**Provided information**
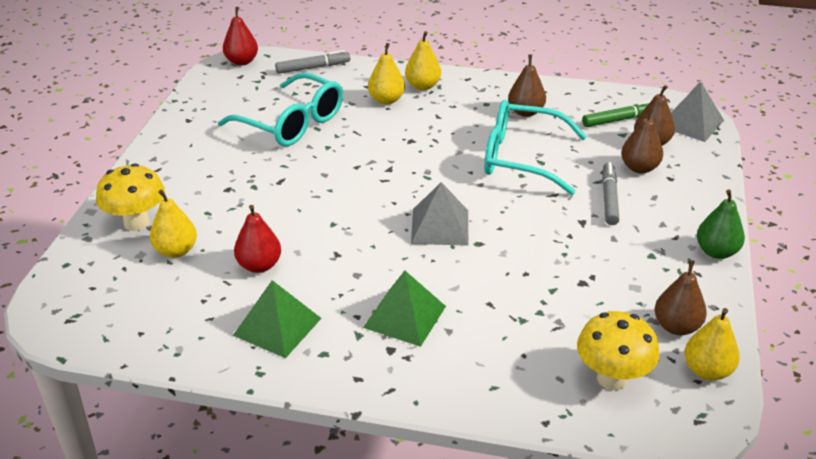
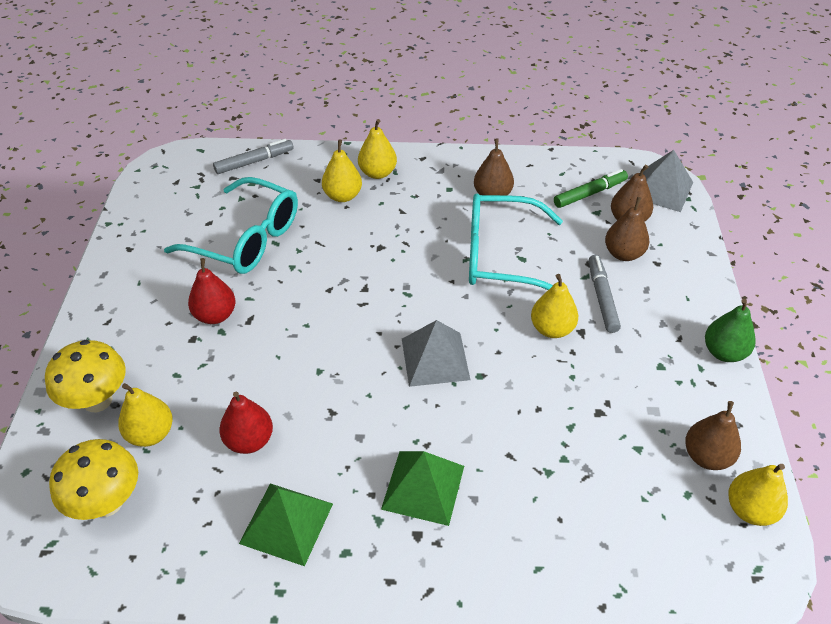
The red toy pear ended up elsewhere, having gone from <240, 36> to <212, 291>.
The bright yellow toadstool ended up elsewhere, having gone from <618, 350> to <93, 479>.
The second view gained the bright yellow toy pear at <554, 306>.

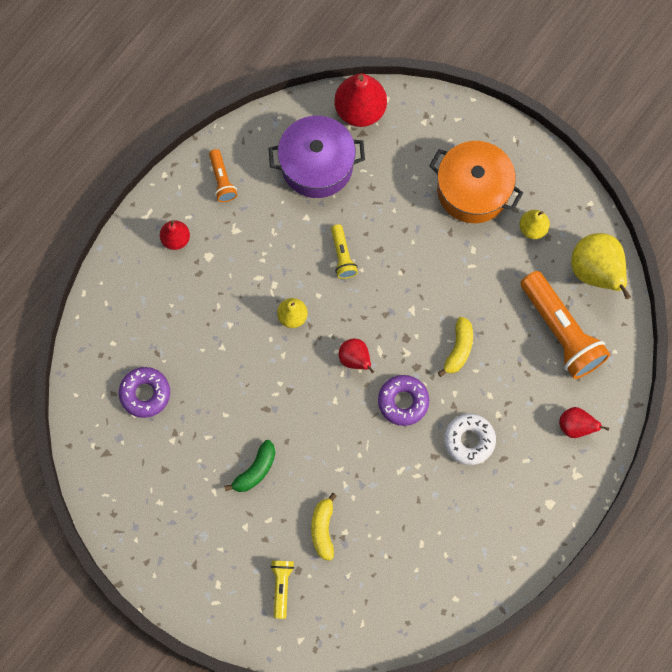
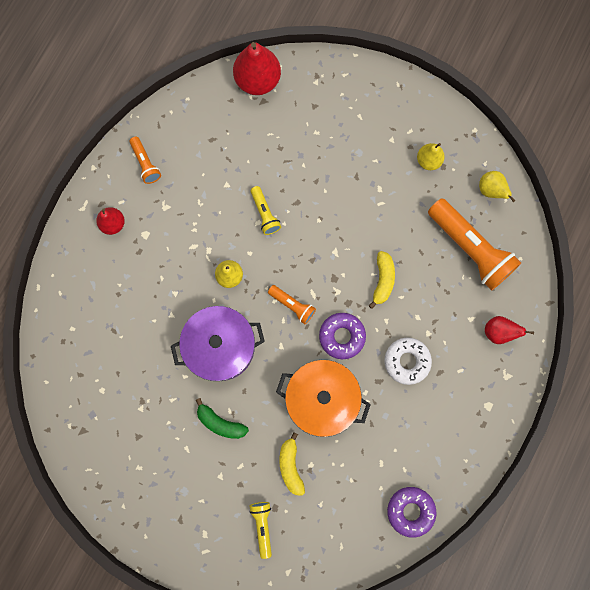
The royal purple pot ended up elsewhere, having gone from <317, 157> to <218, 343>.
The orange-coloured pot ended up elsewhere, having gone from <476, 182> to <323, 398>.
The size of the bright yellow toy pear at <601, 266> changed by a factor of 0.56.
Where the red toy pear stood at <357, 355>, the orange-coloured torch came to stand at <292, 304>.
The royal purple glazed donut ended up elsewhere, having gone from <144, 392> to <411, 512>.
The green banana at <249, 466> ended up facing another way, 90 degrees clockwise from before.

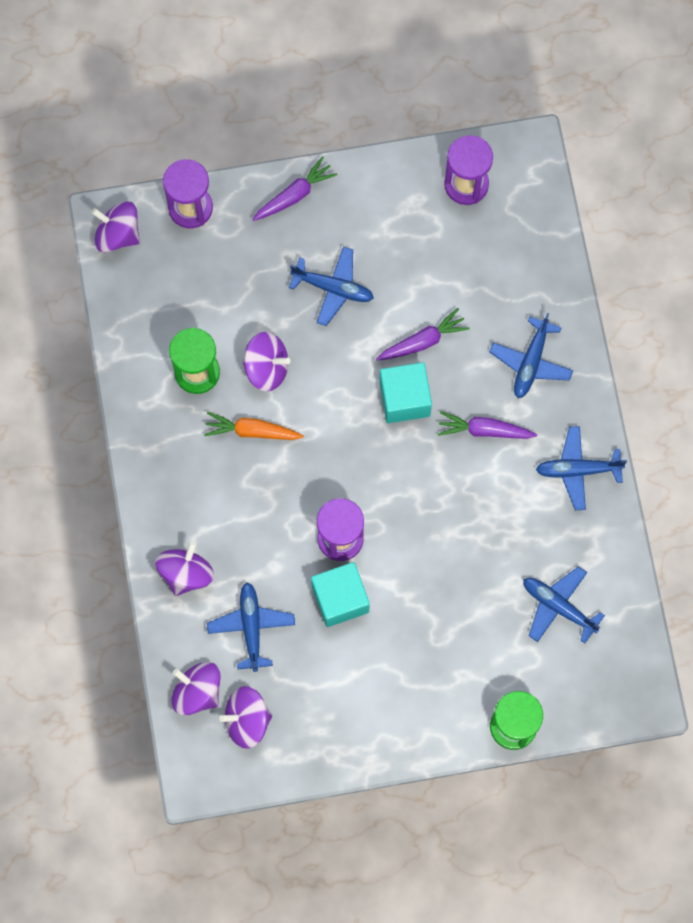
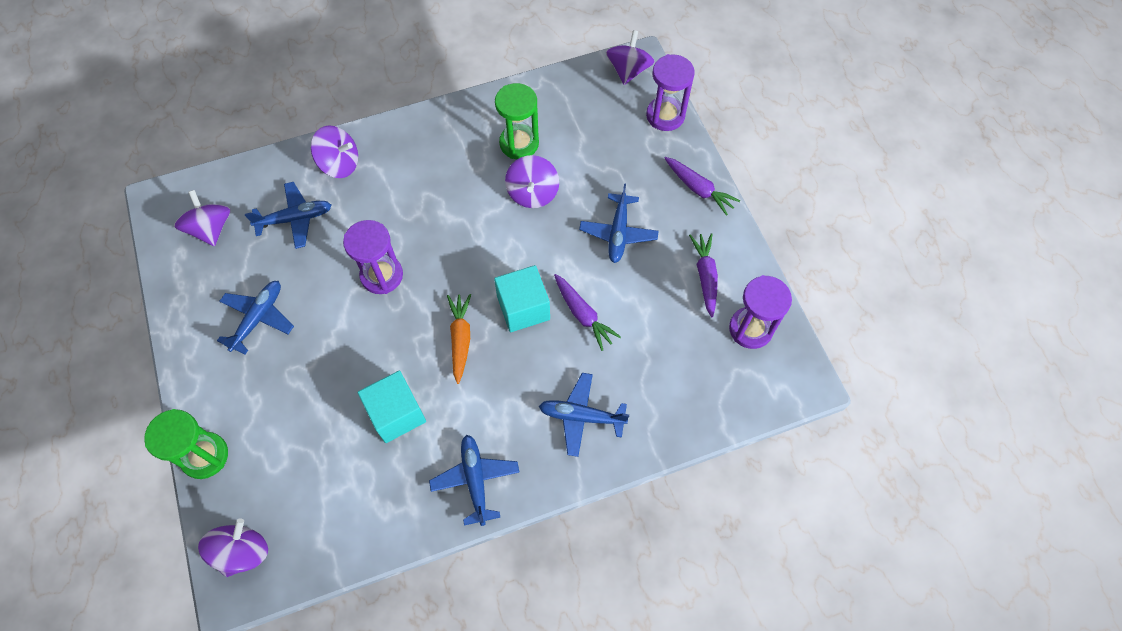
The royal purple carrot ended up elsewhere, having gone from <487, 425> to <703, 275>.
The orange-coloured carrot ended up elsewhere, having gone from <254, 426> to <459, 339>.
The turquoise solid cube ended up elsewhere, having gone from <340, 594> to <392, 407>.
The royal blue plane ended up elsewhere, having gone from <564, 604> to <255, 318>.
The royal purple whirligig ended up elsewhere, having gone from <196, 688> to <233, 547>.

**Work request**
Restate the listing word for word, pictures omitted.

**Your solution**
The red toy pear ended up elsewhere, having gone from <240, 36> to <212, 291>.
The bright yellow toadstool ended up elsewhere, having gone from <618, 350> to <93, 479>.
The second view gained the bright yellow toy pear at <554, 306>.

The royal purple pot ended up elsewhere, having gone from <317, 157> to <218, 343>.
The orange-coloured pot ended up elsewhere, having gone from <476, 182> to <323, 398>.
The size of the bright yellow toy pear at <601, 266> changed by a factor of 0.56.
Where the red toy pear stood at <357, 355>, the orange-coloured torch came to stand at <292, 304>.
The royal purple glazed donut ended up elsewhere, having gone from <144, 392> to <411, 512>.
The green banana at <249, 466> ended up facing another way, 90 degrees clockwise from before.

The royal purple carrot ended up elsewhere, having gone from <487, 425> to <703, 275>.
The orange-coloured carrot ended up elsewhere, having gone from <254, 426> to <459, 339>.
The turquoise solid cube ended up elsewhere, having gone from <340, 594> to <392, 407>.
The royal blue plane ended up elsewhere, having gone from <564, 604> to <255, 318>.
The royal purple whirligig ended up elsewhere, having gone from <196, 688> to <233, 547>.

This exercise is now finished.